[Records in a dataset]
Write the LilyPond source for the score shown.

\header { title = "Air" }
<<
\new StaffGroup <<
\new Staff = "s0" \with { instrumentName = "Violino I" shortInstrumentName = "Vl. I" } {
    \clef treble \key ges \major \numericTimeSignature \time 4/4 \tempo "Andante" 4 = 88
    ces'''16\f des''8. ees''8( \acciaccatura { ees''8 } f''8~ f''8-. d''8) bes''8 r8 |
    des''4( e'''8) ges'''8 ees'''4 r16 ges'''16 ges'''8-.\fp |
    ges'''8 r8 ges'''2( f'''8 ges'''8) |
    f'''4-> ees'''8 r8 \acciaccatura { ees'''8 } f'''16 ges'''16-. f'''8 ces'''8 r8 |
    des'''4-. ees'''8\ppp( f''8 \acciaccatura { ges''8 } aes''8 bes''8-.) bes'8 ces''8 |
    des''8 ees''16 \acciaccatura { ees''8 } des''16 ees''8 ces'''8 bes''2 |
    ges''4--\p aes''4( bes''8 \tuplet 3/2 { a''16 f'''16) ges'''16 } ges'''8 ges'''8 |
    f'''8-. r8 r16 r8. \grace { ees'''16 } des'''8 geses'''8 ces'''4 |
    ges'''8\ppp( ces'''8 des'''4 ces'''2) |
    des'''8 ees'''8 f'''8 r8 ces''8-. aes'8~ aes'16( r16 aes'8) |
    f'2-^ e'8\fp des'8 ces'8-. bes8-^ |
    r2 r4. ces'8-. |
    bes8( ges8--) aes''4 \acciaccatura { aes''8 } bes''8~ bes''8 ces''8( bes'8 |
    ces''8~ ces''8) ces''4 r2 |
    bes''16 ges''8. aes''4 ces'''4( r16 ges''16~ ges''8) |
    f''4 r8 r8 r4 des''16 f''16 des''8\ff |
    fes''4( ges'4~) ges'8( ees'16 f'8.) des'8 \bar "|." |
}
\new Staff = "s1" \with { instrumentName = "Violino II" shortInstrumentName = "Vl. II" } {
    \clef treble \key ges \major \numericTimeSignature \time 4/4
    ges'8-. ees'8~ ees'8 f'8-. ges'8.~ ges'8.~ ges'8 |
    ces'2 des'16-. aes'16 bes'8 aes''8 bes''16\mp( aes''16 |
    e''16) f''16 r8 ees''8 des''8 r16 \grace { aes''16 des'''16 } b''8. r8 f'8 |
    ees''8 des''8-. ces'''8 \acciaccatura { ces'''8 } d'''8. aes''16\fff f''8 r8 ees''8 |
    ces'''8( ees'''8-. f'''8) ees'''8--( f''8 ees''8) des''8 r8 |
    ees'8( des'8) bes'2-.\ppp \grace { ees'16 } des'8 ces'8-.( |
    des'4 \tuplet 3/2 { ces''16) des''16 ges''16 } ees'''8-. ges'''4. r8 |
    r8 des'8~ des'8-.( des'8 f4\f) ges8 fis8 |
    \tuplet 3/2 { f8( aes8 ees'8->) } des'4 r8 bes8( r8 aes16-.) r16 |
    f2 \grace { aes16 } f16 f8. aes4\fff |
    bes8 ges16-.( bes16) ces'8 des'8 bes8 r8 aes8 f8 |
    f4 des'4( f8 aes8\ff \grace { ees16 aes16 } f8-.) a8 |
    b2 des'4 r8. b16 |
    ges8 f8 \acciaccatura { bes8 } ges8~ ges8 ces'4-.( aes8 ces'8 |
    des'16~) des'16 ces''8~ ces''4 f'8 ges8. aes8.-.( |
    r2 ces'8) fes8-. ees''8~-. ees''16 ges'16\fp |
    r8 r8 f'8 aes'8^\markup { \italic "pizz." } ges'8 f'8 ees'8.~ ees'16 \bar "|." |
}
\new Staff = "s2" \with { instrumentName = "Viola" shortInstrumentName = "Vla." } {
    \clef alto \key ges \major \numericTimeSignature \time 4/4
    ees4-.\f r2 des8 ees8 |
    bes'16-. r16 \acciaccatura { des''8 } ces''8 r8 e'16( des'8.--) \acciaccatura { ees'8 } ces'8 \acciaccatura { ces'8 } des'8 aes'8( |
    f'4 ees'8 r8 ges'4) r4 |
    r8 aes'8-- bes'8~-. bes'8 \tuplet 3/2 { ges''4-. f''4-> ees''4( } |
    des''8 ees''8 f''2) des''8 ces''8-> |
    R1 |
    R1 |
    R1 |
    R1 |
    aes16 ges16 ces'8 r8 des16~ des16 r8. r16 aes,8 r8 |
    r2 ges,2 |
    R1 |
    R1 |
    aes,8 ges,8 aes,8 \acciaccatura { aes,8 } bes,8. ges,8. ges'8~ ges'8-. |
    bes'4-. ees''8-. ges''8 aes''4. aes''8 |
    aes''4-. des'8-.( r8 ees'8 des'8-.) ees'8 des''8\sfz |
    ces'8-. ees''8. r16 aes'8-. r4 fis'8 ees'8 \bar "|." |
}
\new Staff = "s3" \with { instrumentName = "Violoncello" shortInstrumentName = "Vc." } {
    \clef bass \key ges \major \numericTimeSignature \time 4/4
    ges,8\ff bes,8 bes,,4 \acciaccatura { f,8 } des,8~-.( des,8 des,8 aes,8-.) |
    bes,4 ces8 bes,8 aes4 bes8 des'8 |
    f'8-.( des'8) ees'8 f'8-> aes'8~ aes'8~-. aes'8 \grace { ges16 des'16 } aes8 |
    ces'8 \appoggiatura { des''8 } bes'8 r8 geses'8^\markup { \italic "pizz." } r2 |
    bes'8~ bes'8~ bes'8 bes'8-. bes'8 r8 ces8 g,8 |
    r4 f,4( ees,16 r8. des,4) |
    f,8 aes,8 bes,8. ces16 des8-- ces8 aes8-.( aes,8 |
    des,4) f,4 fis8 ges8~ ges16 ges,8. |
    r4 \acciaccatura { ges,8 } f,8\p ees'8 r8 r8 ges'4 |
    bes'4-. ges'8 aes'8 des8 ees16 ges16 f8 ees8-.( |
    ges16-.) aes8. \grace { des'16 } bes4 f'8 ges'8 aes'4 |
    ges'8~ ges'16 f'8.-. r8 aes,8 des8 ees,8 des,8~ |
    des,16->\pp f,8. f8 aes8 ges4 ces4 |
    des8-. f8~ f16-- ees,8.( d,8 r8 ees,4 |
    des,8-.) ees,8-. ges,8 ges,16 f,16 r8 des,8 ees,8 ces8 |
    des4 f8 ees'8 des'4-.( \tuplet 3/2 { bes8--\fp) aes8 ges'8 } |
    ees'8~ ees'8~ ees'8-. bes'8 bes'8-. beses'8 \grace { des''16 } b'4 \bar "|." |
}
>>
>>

> **SET PROBLEM**: List every line in the records above that contains the string "numericTimeSignature", matching its case exactly.

> **RESULT OF THIS TASK**:
    \clef treble \key ges \major \numericTimeSignature \time 4/4 \tempo "Andante" 4 = 88
    \clef treble \key ges \major \numericTimeSignature \time 4/4
    \clef alto \key ges \major \numericTimeSignature \time 4/4
    \clef bass \key ges \major \numericTimeSignature \time 4/4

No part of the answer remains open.